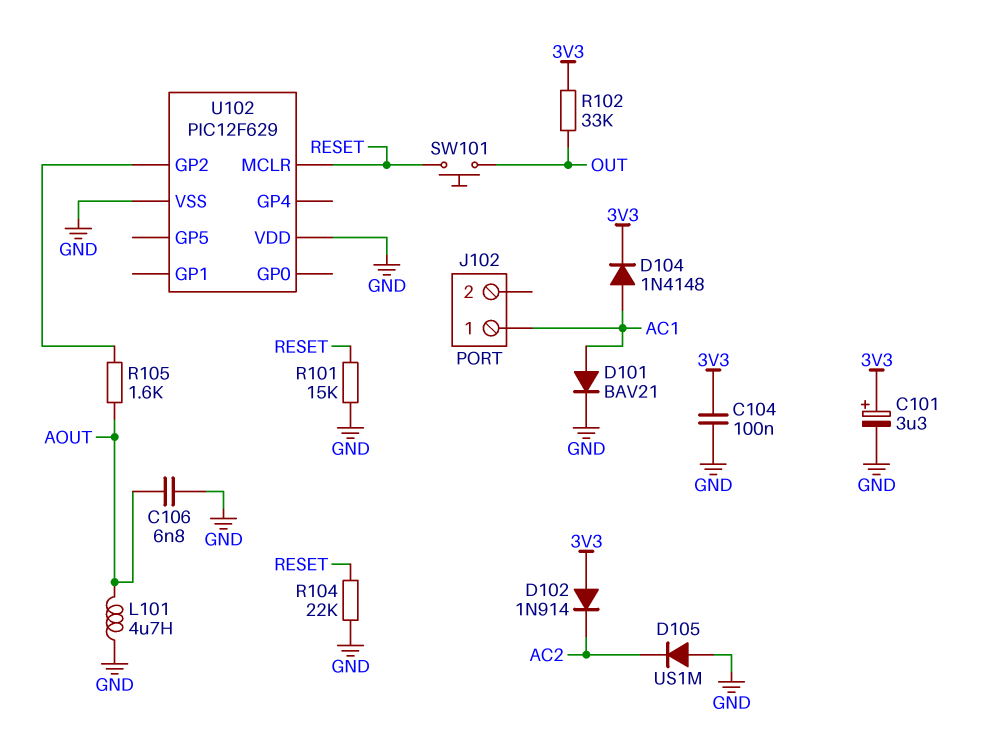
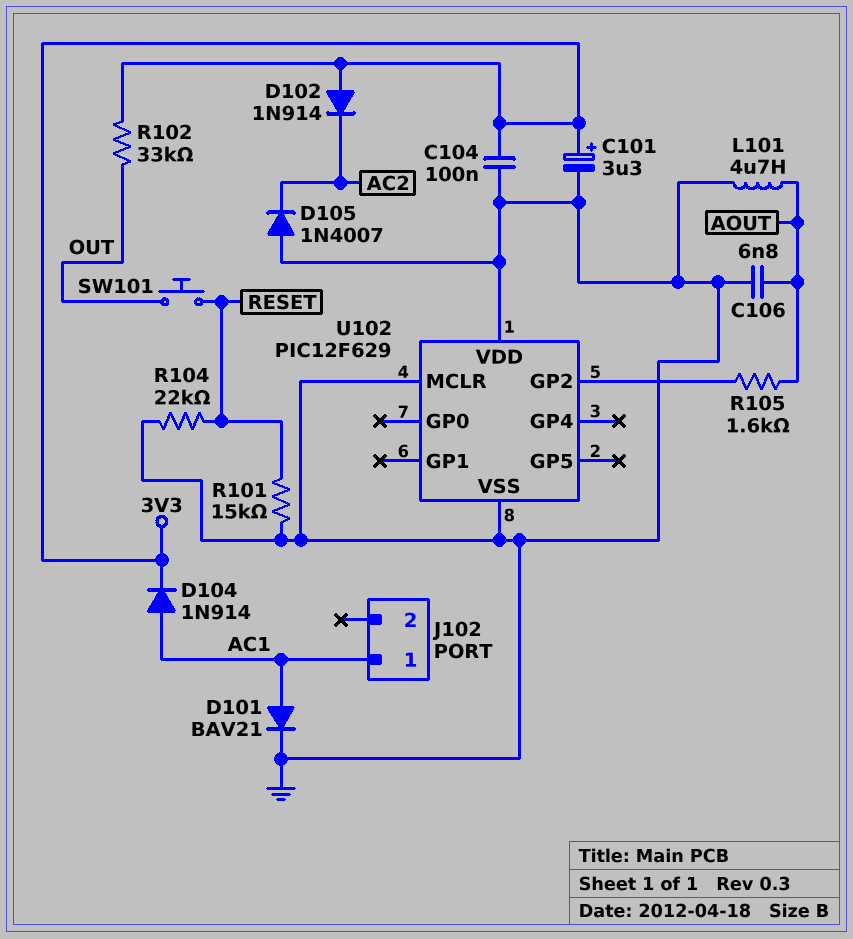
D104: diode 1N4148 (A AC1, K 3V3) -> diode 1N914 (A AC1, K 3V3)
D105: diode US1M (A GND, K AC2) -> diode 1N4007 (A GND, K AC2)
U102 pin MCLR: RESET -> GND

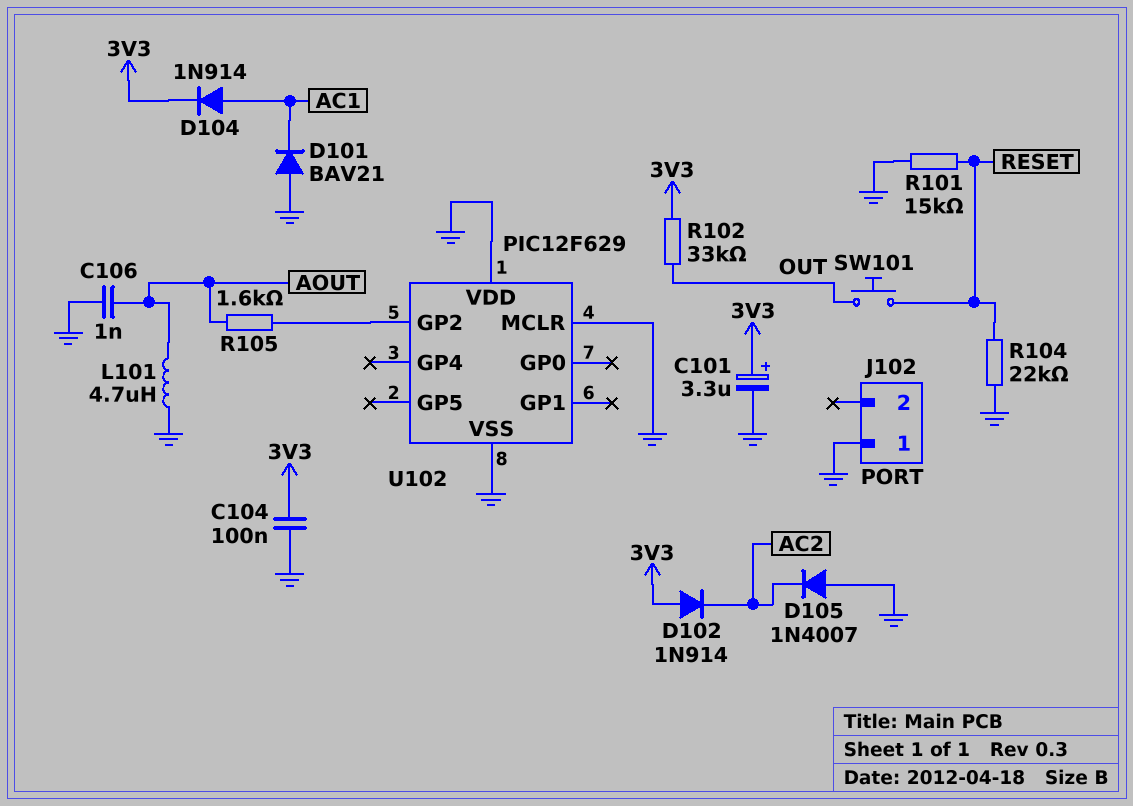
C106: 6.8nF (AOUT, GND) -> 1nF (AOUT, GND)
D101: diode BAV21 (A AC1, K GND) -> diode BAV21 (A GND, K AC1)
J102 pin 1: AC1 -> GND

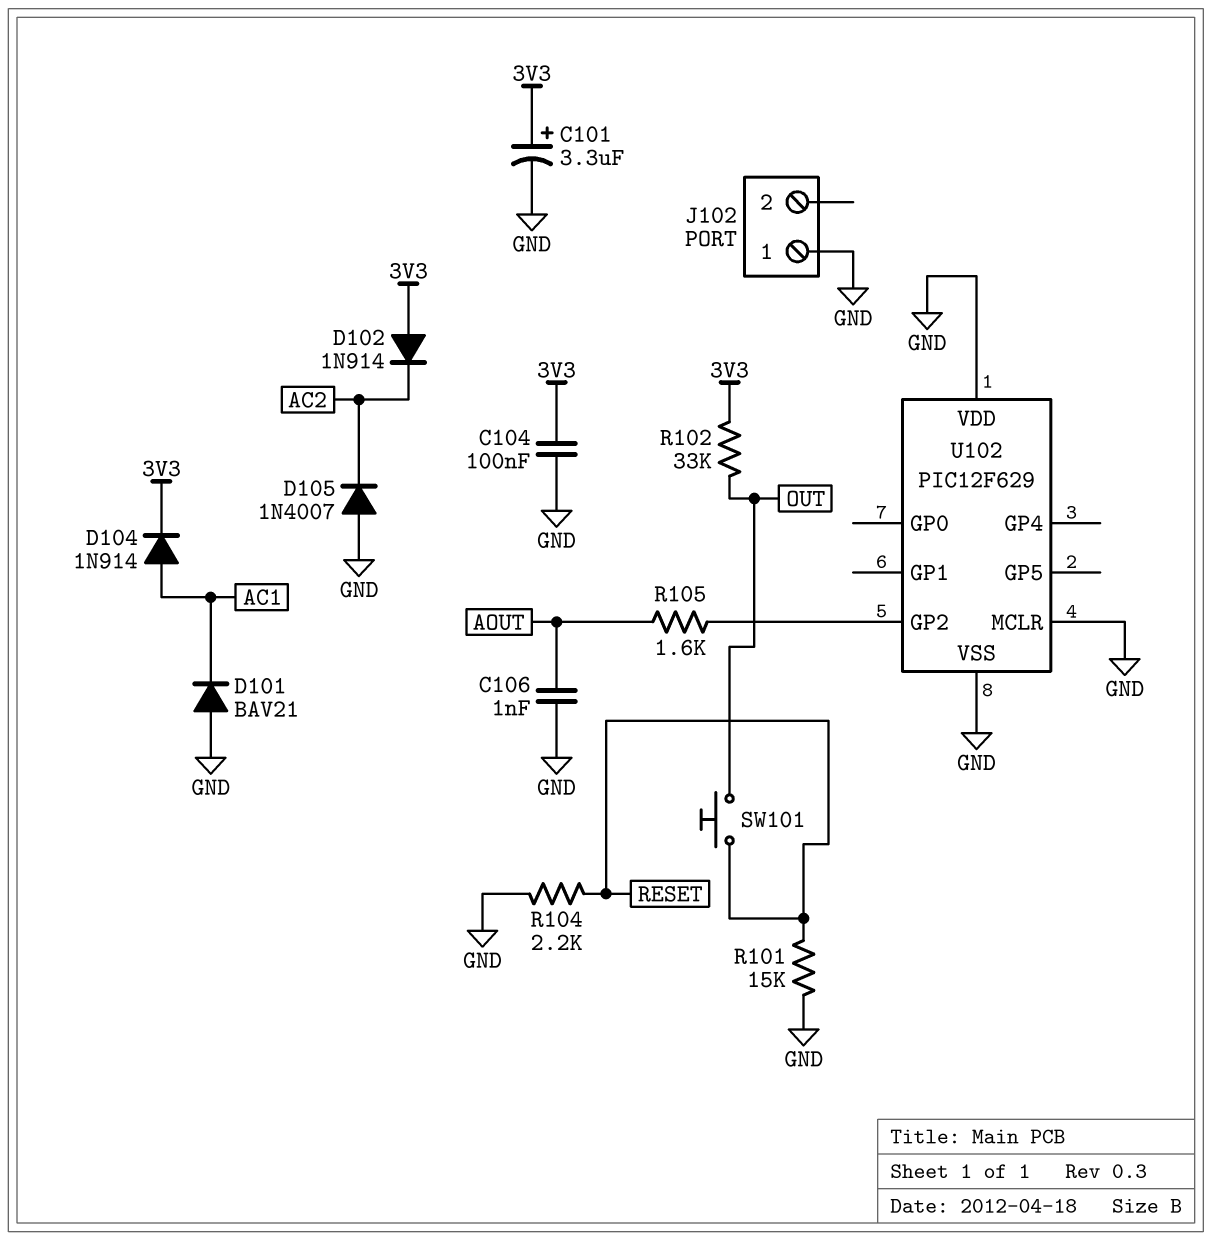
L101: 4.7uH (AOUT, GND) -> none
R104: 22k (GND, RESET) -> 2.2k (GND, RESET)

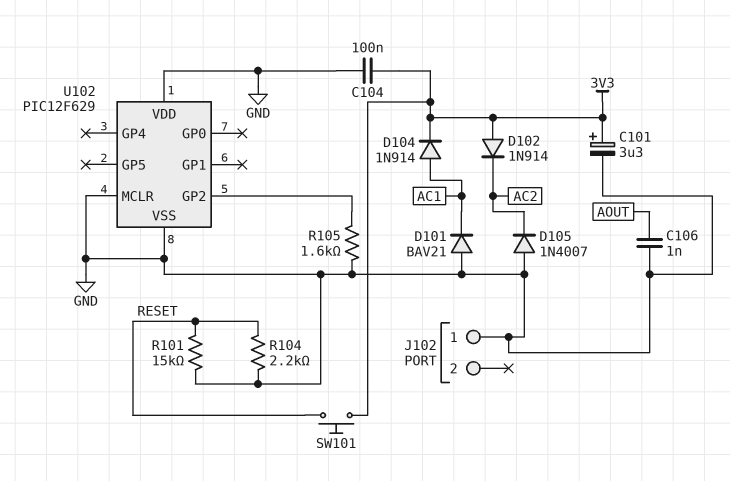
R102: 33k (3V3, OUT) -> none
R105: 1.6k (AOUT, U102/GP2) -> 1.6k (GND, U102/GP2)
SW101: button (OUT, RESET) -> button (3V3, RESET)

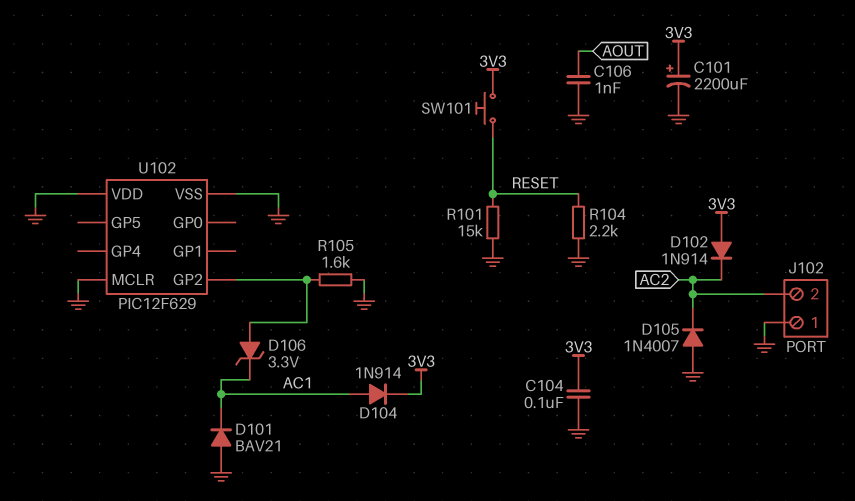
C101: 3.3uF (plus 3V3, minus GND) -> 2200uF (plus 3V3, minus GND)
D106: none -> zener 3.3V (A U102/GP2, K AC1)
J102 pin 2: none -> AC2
...
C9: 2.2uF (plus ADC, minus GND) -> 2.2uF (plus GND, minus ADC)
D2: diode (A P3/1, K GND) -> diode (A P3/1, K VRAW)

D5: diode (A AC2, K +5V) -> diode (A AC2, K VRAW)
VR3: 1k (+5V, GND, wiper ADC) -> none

● Assigned task:
I'd like the lines above repeated exactly, from the one that contains "D104: diode 1N4148" through the one that contains "R102: 33k (3V3, OUT) -> none", with no pictures.

● Answer section:
D104: diode 1N4148 (A AC1, K 3V3) -> diode 1N914 (A AC1, K 3V3)
D105: diode US1M (A GND, K AC2) -> diode 1N4007 (A GND, K AC2)
U102 pin MCLR: RESET -> GND

C106: 6.8nF (AOUT, GND) -> 1nF (AOUT, GND)
D101: diode BAV21 (A AC1, K GND) -> diode BAV21 (A GND, K AC1)
J102 pin 1: AC1 -> GND

L101: 4.7uH (AOUT, GND) -> none
R104: 22k (GND, RESET) -> 2.2k (GND, RESET)

R102: 33k (3V3, OUT) -> none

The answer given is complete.